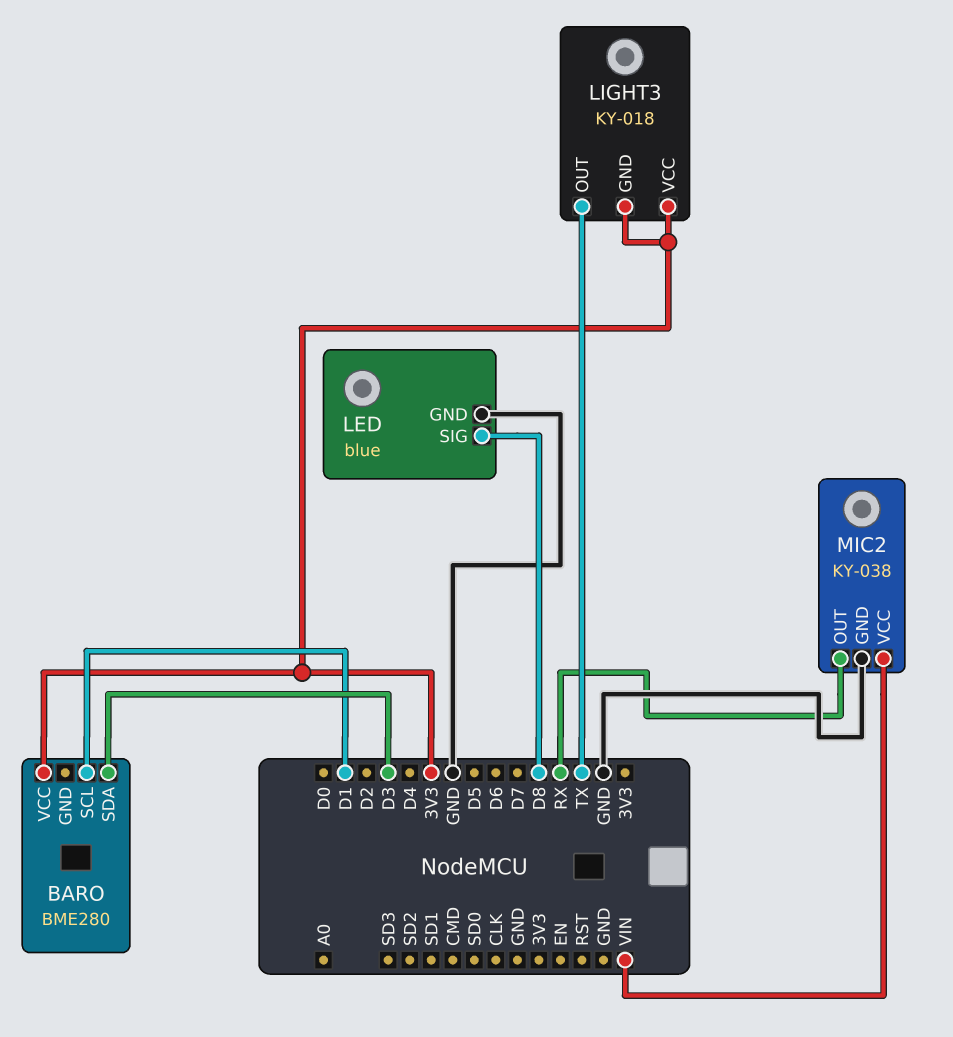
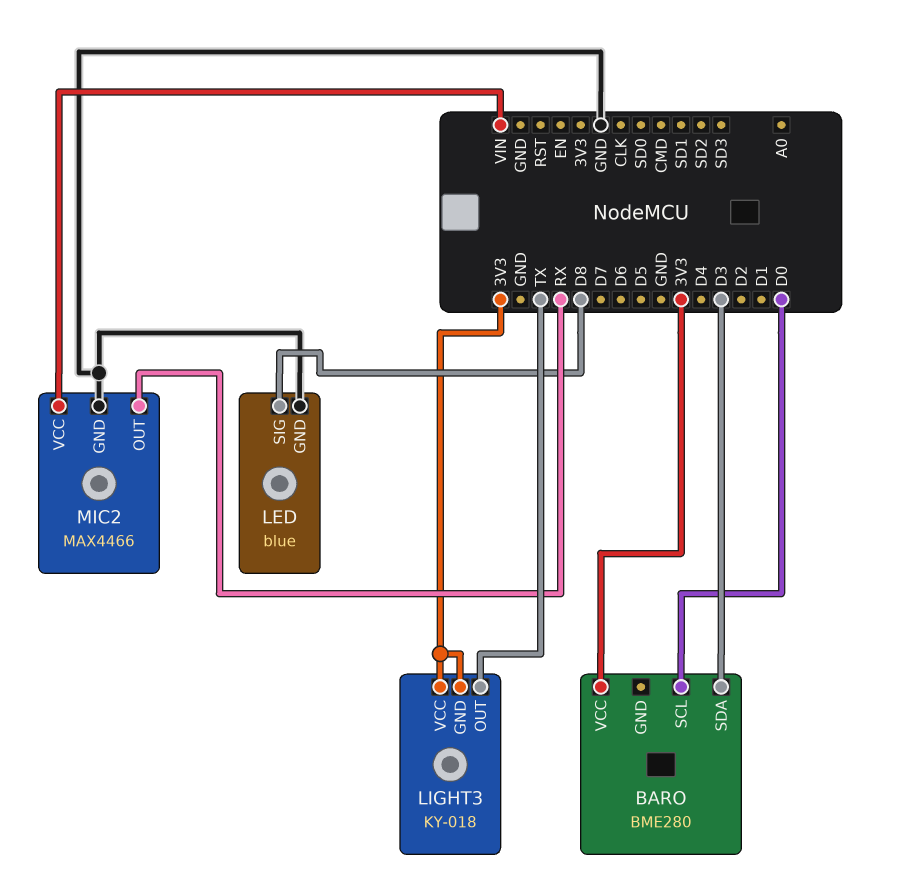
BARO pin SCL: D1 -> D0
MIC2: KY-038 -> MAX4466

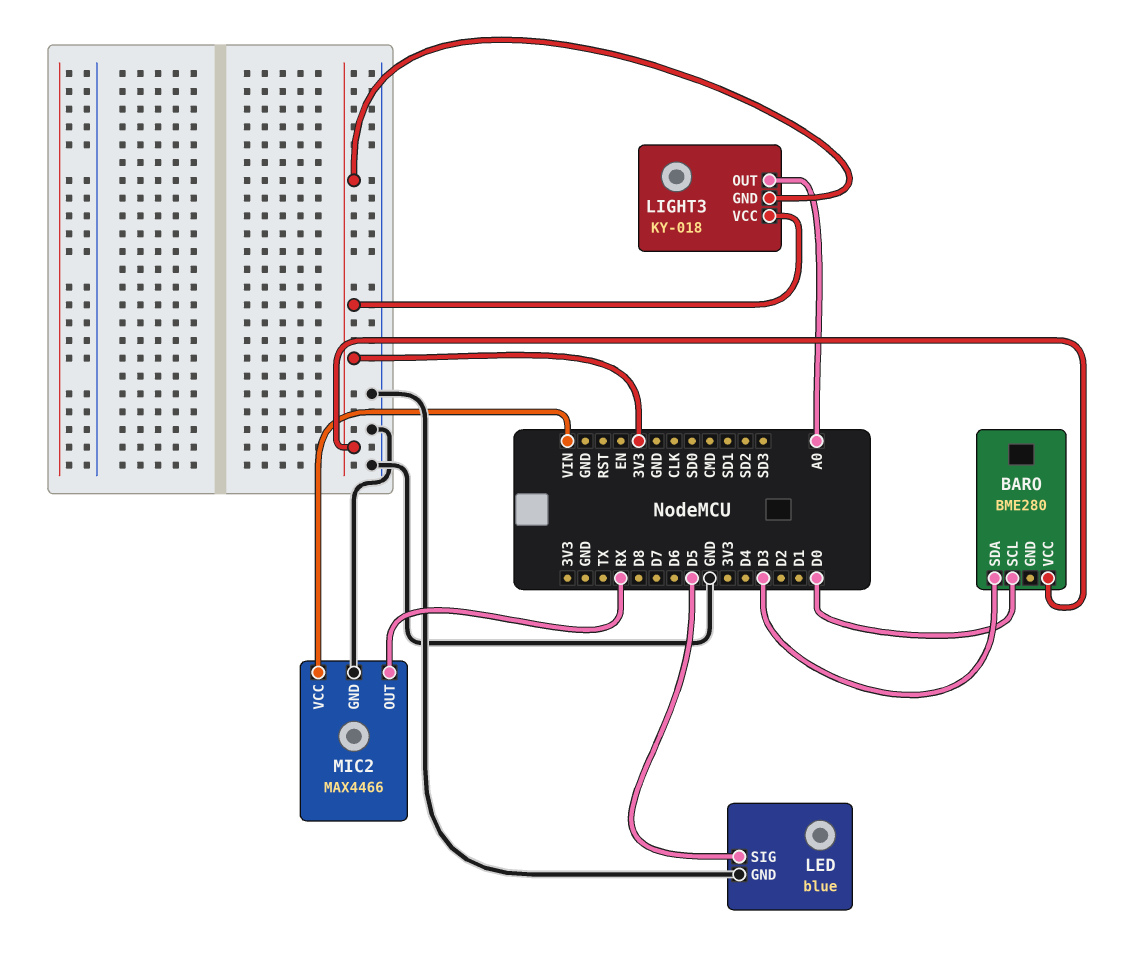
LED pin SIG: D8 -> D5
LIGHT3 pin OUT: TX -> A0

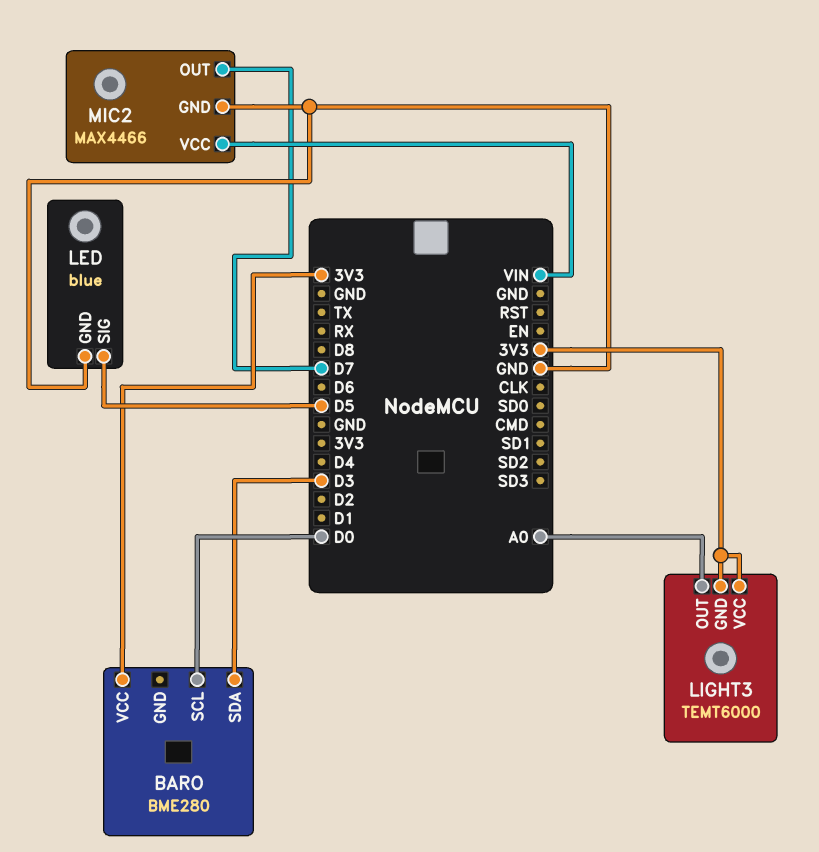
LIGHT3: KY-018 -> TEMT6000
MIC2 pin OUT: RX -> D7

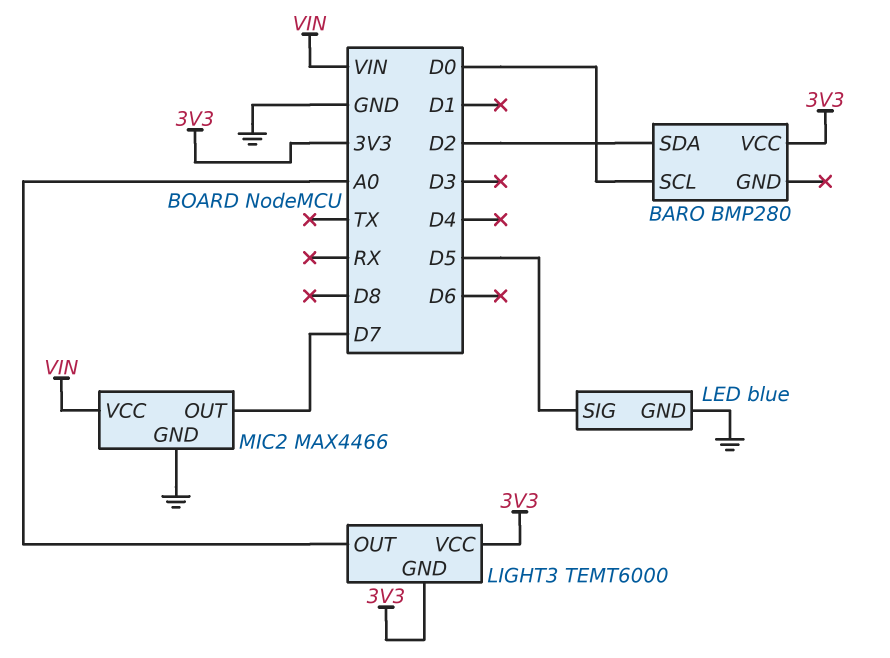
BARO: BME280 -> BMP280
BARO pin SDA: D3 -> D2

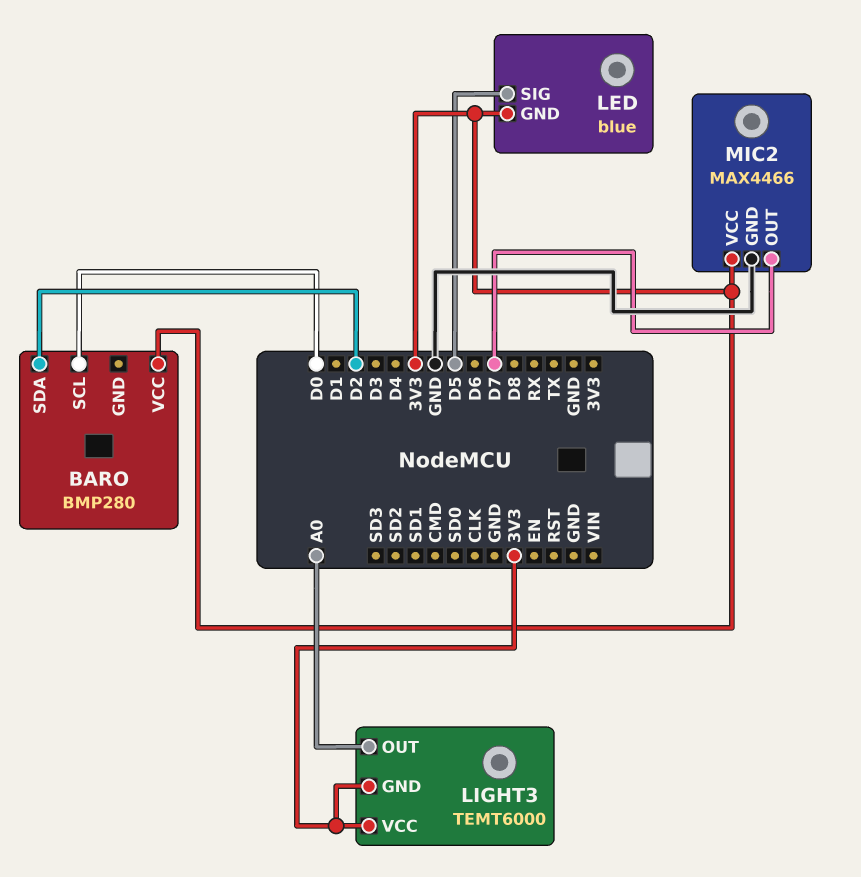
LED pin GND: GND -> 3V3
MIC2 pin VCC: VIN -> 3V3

────────

[Problem to work on]
The response must restate exactly the lines from the one containing "MIC2 pin OUT: RX -> D7" through the end of the records above and must leave out all pictures.

[Response box]
MIC2 pin OUT: RX -> D7

BARO: BME280 -> BMP280
BARO pin SDA: D3 -> D2

LED pin GND: GND -> 3V3
MIC2 pin VCC: VIN -> 3V3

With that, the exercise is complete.